§ Collected material:

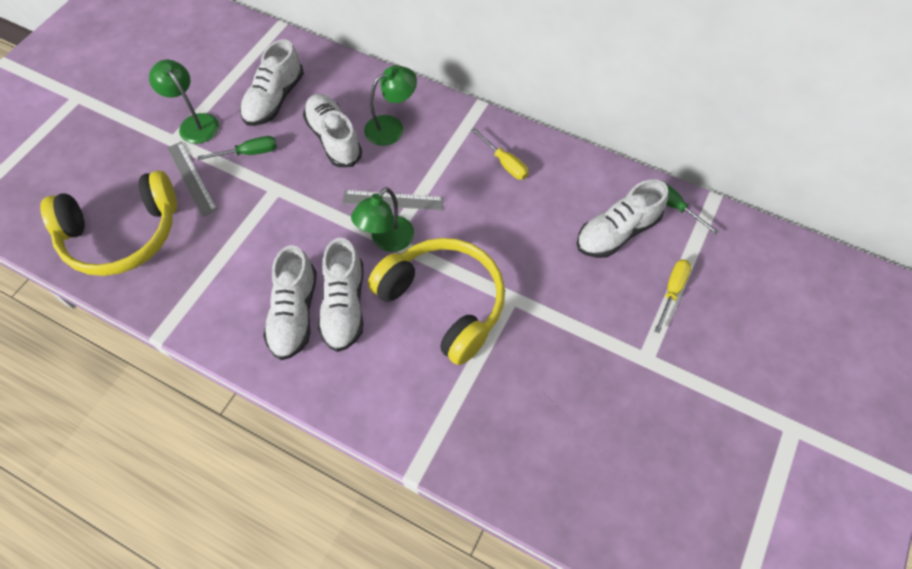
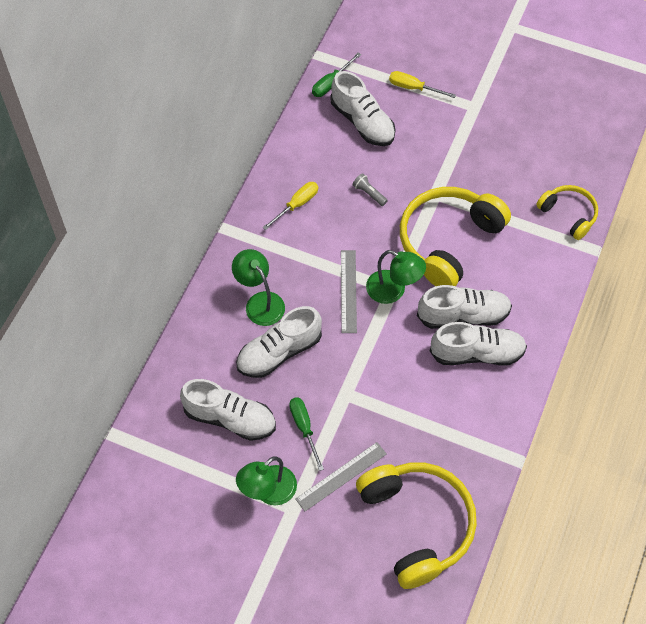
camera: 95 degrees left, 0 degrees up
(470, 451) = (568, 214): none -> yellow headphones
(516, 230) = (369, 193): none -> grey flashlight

§ What the exercise asks:
Reading through the material above, work out how many lines include "none", then state that number alone.

§ Task solution:
2